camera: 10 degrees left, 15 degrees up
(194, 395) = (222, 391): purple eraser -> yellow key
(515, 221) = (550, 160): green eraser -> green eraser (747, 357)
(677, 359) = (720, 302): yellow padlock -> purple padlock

-.-.-

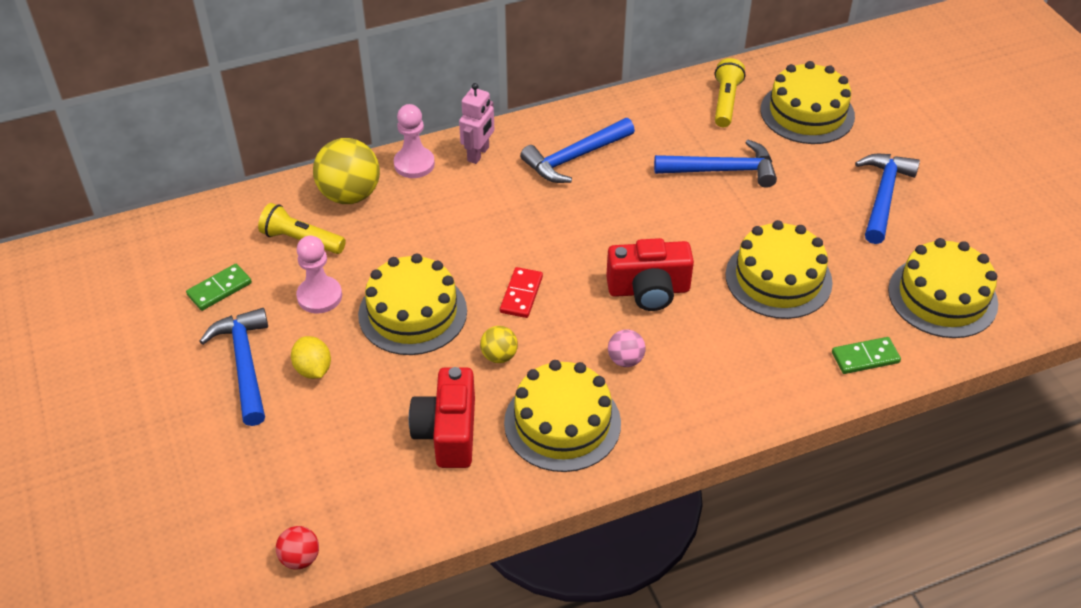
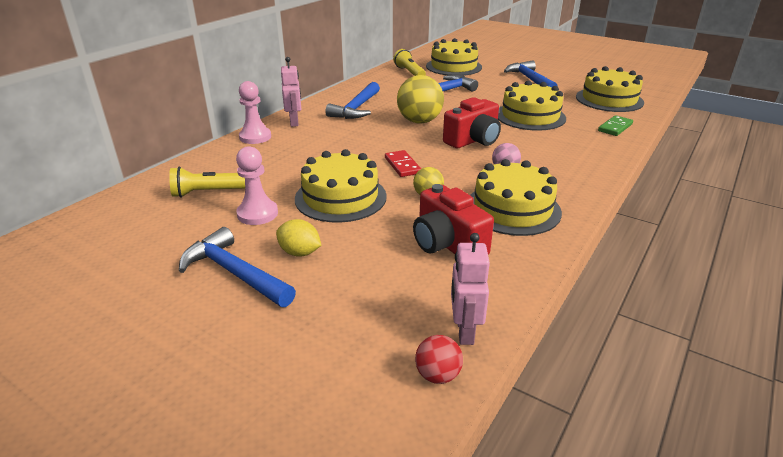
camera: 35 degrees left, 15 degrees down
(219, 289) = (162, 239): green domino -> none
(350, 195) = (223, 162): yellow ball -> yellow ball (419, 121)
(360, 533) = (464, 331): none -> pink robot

-.-.-

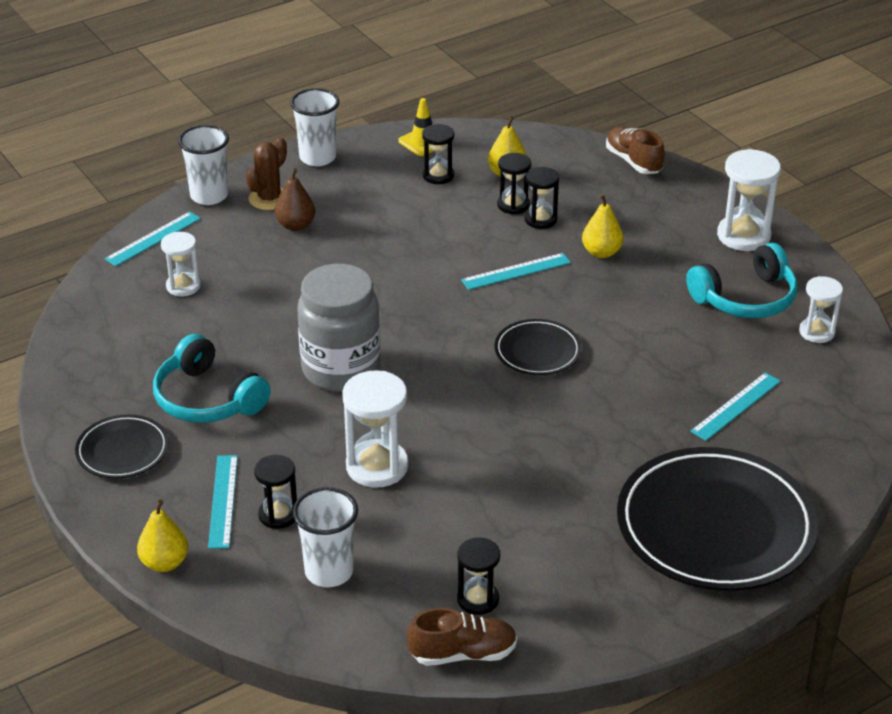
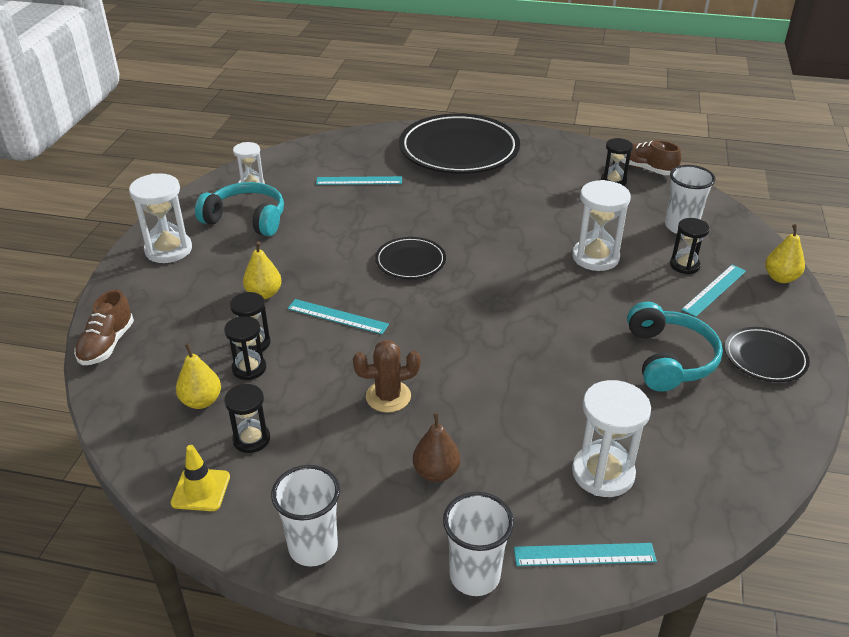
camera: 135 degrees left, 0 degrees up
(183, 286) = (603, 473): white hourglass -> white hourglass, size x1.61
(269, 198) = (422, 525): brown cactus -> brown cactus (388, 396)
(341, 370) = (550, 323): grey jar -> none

-.-.-

§ WORK REQUEST
Only the lines above from the line containing "(350, 195) = (223, 162): yellow" through the line containing "(360, 533) = (464, 331): none -> pink robot" should be retyped, exactly and with both ends included.

§ RESPONSE BELOW
(350, 195) = (223, 162): yellow ball -> yellow ball (419, 121)
(360, 533) = (464, 331): none -> pink robot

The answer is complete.